> _YOUR GOAL_:
Look through the records below and say how many lines include "traffic". Give only that number.
::: DATA RECORDS
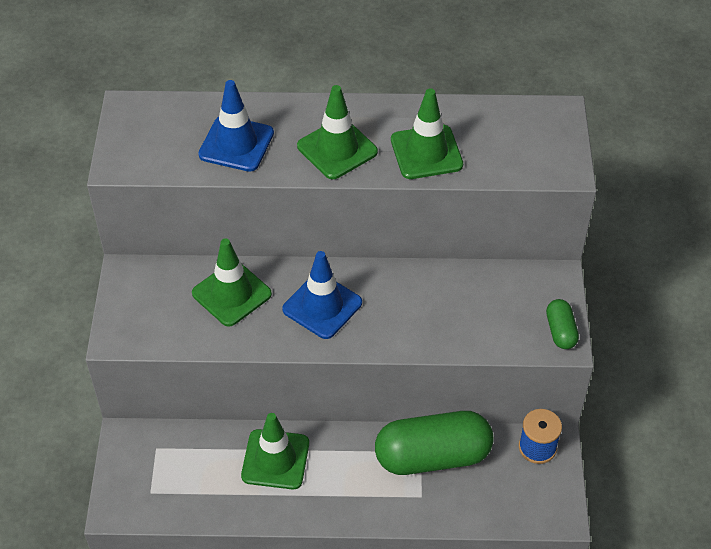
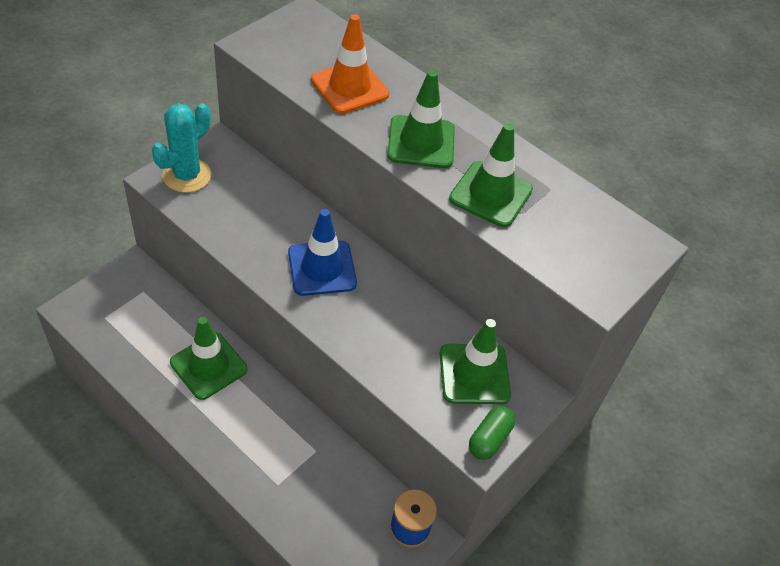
camera: 35 degrees right, 0 degrees up
(135, 317) = (187, 175): none -> turquoise cactus
(231, 294) = (269, 210): green traffic cone -> green traffic cone (474, 374)
(236, 144) = (349, 87): blue traffic cone -> orange traffic cone
(432, 456) = (320, 462): green capsule -> none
::::::
> _RESPONSE BELOW_:
2